ACTIVITY ::
After reading the records, print them all again exactly as they stand.

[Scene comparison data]
· · · · · · ·
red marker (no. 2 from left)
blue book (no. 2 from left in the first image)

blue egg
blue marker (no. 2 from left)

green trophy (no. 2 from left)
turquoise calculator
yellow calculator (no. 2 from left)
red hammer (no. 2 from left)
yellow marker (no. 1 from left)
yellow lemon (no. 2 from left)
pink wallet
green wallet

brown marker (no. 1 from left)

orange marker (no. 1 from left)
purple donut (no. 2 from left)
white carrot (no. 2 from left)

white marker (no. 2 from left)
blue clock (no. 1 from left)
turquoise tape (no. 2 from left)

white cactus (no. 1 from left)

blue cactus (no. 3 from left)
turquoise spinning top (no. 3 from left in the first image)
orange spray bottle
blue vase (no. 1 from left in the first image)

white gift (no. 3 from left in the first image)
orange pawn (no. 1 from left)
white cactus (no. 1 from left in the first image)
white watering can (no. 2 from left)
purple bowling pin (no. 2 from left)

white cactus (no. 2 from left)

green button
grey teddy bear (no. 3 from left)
· · · · · · ·
EXPECTED ANSWER ::
red marker (no. 2 from left)
blue book (no. 2 from left in the first image)

blue egg
blue marker (no. 2 from left)

green trophy (no. 2 from left)
turquoise calculator
yellow calculator (no. 2 from left)
red hammer (no. 2 from left)
yellow marker (no. 1 from left)
yellow lemon (no. 2 from left)
pink wallet
green wallet

brown marker (no. 1 from left)

orange marker (no. 1 from left)
purple donut (no. 2 from left)
white carrot (no. 2 from left)

white marker (no. 2 from left)
blue clock (no. 1 from left)
turquoise tape (no. 2 from left)

white cactus (no. 1 from left)

blue cactus (no. 3 from left)
turquoise spinning top (no. 3 from left in the first image)
orange spray bottle
blue vase (no. 1 from left in the first image)

white gift (no. 3 from left in the first image)
orange pawn (no. 1 from left)
white cactus (no. 1 from left in the first image)
white watering can (no. 2 from left)
purple bowling pin (no. 2 from left)

white cactus (no. 2 from left)

green button
grey teddy bear (no. 3 from left)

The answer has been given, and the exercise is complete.